begin EXERCISE MATERIALS
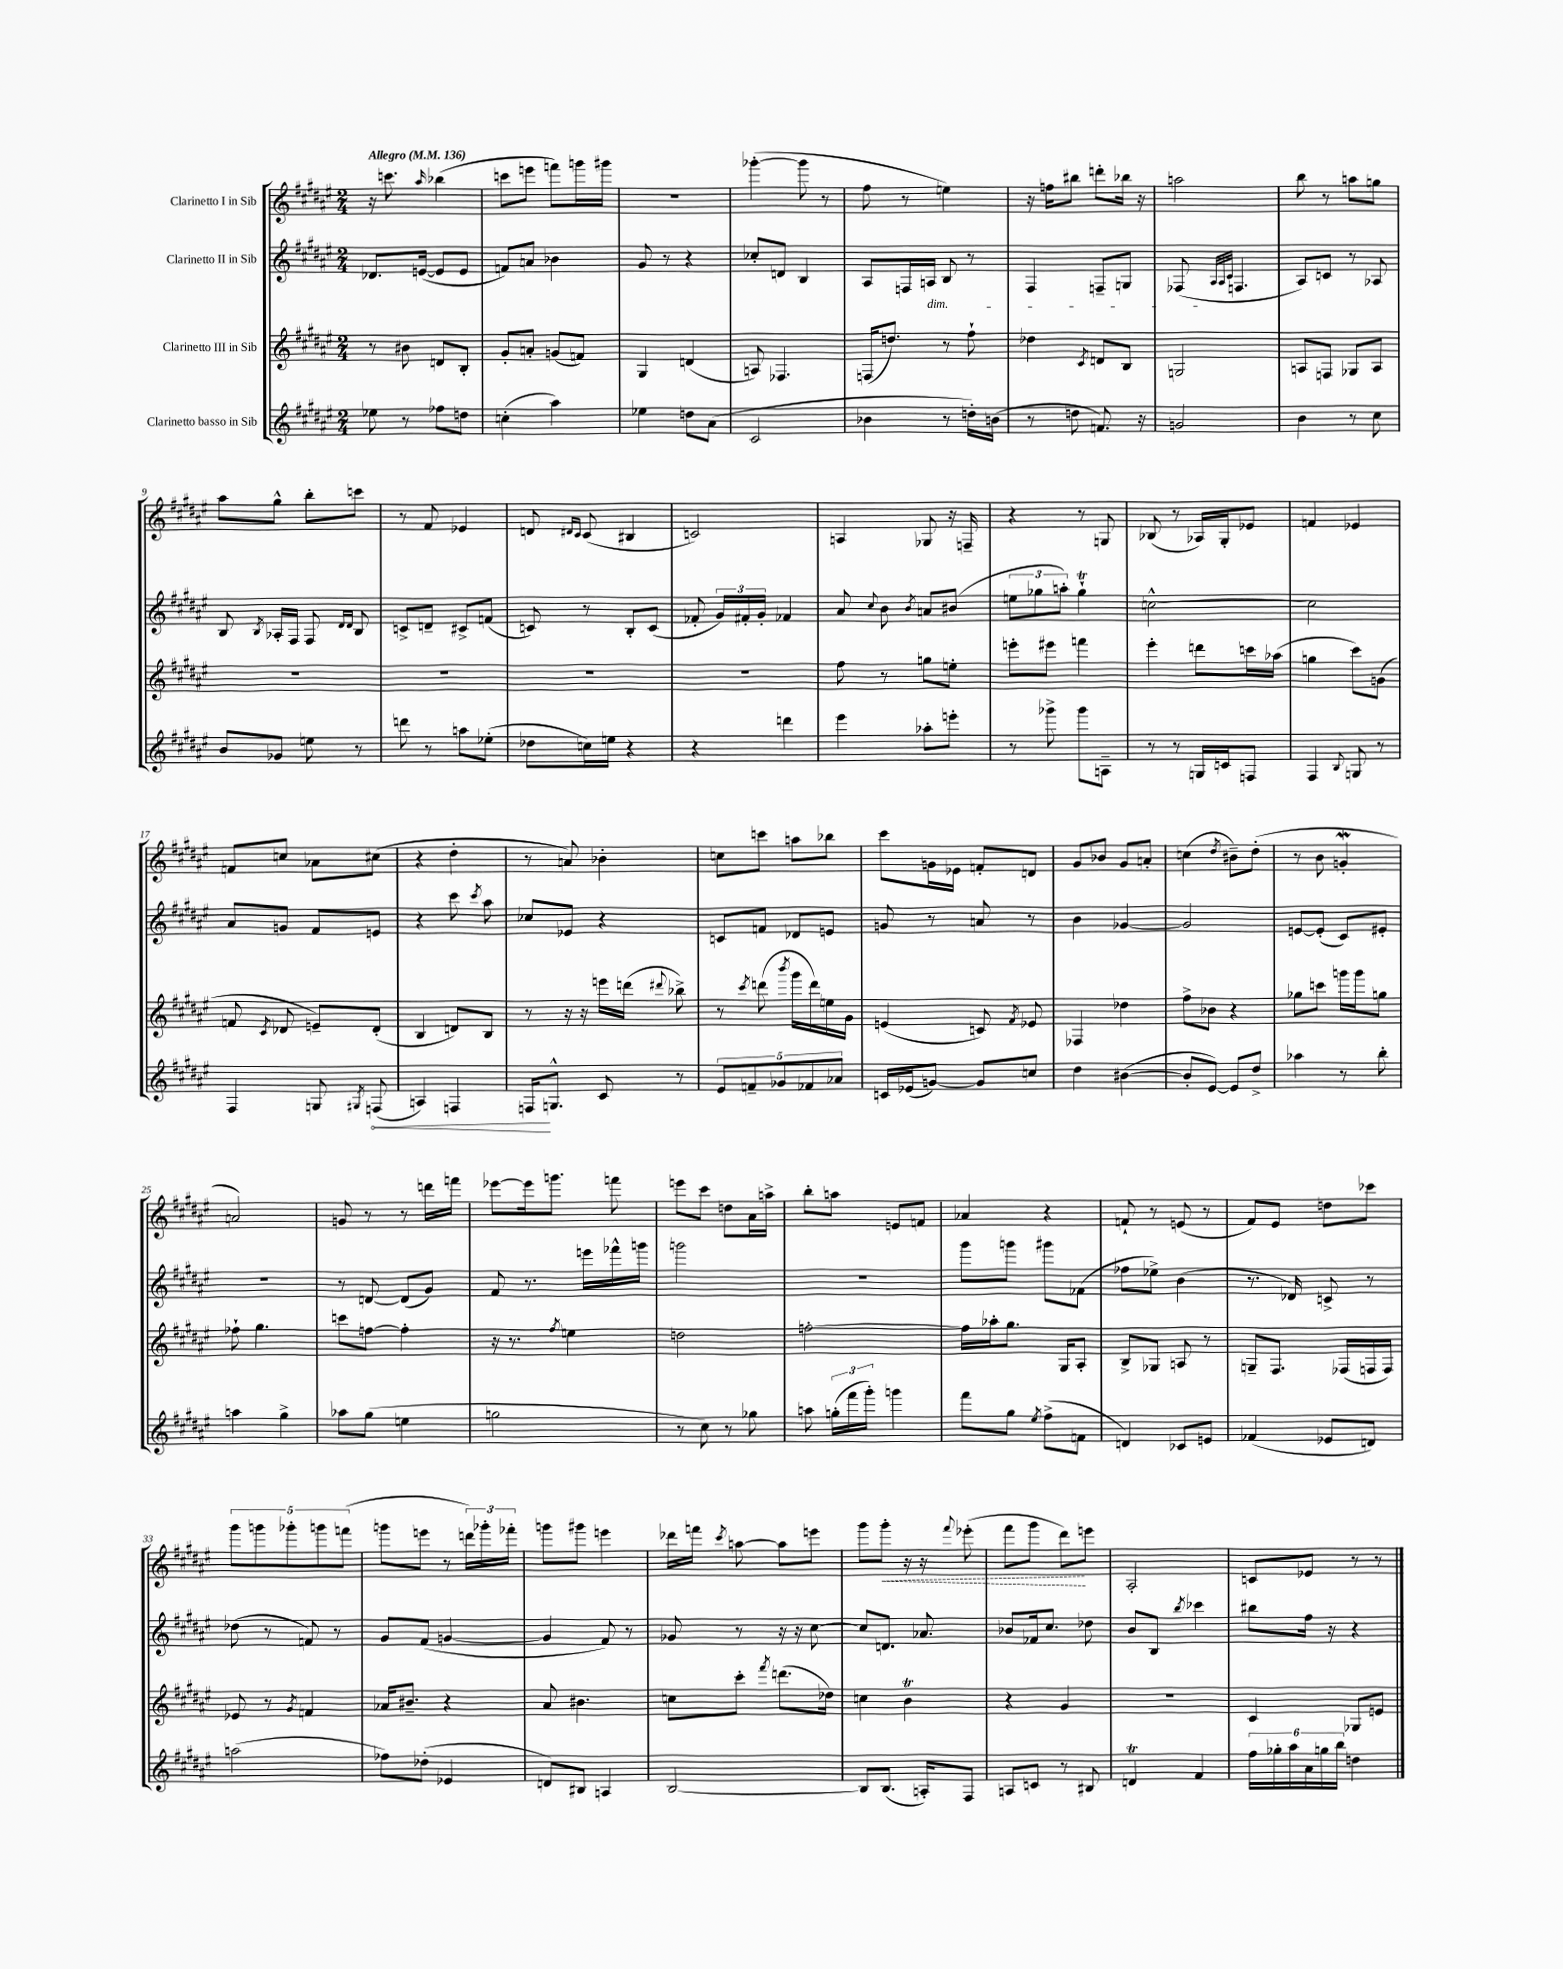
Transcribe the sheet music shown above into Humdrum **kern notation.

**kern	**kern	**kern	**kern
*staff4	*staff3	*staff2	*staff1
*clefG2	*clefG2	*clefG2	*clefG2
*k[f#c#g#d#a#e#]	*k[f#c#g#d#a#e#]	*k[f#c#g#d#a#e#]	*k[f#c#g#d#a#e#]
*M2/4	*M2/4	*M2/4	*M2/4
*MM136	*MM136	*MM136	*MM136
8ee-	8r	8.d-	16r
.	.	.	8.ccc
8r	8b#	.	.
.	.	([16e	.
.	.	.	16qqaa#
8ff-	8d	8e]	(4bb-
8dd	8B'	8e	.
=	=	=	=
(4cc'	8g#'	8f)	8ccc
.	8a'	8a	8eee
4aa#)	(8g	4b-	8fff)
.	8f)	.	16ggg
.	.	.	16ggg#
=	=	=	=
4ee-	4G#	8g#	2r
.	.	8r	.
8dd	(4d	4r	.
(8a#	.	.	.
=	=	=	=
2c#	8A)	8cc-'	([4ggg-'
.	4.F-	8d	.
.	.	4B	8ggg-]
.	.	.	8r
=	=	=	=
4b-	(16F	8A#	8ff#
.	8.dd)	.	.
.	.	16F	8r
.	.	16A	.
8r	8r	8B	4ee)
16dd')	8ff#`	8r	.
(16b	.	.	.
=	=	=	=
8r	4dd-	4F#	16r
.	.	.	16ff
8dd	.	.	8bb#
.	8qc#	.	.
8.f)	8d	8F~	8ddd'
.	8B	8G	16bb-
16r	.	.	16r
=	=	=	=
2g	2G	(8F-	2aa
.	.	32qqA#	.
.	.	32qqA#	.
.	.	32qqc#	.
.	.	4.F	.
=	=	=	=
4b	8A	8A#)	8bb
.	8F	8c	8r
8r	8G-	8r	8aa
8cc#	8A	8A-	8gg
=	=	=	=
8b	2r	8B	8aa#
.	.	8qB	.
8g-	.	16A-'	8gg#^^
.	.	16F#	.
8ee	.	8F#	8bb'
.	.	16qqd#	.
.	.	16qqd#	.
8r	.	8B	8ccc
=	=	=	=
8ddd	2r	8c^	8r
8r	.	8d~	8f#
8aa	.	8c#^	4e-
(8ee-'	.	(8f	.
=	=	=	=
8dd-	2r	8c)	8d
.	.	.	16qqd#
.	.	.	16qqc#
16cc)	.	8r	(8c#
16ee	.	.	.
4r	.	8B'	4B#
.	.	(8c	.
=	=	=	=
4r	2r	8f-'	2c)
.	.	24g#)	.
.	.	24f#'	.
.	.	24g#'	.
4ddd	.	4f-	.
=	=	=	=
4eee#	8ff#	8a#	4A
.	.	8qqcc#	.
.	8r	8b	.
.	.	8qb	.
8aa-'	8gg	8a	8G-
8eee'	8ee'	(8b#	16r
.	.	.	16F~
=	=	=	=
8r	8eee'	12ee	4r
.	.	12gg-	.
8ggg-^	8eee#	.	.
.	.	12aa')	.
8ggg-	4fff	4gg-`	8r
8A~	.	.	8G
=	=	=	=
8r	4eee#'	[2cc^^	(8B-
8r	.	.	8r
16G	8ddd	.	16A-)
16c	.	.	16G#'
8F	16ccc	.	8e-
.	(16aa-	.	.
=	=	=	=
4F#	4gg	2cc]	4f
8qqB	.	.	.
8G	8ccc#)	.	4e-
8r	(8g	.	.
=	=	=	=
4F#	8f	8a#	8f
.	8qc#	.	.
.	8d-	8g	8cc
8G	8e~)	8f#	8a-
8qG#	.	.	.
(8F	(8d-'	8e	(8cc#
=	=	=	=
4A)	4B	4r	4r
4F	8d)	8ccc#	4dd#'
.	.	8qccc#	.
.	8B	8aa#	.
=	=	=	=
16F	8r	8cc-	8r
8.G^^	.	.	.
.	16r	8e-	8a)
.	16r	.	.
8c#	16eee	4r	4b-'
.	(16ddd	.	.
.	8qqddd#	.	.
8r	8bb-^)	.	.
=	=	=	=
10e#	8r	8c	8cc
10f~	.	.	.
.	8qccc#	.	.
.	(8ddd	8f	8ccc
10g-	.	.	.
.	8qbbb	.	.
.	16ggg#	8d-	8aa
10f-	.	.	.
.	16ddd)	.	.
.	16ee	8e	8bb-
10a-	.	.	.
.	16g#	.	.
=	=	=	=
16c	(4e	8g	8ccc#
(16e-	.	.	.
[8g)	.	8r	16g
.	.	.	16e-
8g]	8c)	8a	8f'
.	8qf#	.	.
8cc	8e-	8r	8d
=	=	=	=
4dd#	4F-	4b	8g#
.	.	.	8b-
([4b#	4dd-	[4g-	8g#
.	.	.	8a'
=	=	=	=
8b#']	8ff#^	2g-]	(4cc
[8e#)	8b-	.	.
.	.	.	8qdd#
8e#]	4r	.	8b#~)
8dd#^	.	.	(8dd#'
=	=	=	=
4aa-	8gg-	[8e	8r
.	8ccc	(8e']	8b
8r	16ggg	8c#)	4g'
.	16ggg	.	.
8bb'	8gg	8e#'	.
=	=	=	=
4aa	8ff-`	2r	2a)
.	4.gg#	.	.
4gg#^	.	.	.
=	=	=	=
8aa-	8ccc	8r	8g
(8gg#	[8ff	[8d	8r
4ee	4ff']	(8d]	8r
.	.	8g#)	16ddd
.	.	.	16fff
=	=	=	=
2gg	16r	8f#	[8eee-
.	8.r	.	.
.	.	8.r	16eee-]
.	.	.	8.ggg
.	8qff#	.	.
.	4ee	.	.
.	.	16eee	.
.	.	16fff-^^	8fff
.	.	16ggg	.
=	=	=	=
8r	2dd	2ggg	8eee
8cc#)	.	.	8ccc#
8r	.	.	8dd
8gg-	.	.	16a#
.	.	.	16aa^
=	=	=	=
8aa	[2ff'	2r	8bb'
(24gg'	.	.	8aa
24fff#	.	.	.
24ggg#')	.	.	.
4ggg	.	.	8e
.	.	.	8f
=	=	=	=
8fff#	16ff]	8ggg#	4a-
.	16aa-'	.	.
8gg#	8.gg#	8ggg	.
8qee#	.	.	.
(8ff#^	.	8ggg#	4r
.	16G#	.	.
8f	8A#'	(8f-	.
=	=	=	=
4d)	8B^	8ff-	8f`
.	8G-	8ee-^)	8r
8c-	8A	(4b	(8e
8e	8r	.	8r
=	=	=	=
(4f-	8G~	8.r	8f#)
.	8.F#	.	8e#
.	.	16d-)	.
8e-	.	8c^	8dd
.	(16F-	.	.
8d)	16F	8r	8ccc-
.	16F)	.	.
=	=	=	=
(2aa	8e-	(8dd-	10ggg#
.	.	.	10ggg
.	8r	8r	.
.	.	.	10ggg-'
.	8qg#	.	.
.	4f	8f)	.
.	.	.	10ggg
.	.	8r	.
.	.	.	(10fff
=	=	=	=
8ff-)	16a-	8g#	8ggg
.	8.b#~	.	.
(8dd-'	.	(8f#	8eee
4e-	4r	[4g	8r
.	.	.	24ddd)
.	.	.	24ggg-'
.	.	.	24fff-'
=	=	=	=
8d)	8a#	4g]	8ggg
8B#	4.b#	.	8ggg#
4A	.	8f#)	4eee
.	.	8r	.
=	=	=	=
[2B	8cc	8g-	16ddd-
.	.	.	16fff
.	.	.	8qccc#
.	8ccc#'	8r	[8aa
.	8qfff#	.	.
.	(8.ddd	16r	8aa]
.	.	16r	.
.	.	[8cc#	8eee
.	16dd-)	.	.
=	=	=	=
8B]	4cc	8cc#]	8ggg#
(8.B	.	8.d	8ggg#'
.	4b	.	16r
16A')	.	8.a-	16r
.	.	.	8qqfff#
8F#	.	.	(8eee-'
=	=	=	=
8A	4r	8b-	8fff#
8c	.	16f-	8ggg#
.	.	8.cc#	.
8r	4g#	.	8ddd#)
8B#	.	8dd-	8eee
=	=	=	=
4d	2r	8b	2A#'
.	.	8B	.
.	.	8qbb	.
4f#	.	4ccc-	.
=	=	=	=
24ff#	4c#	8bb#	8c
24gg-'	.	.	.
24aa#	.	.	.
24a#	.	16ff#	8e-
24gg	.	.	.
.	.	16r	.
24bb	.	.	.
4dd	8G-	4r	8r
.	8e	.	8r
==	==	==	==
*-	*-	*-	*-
end EXERCISE MATERIALS
**AIM**
Pick out every line in the items above that contains the string "kern".

**EXERCISE OUTPUT**
Transcribe the sheet music shown above into Humdrum **kern notation.
**kern	**kern	**kern	**kern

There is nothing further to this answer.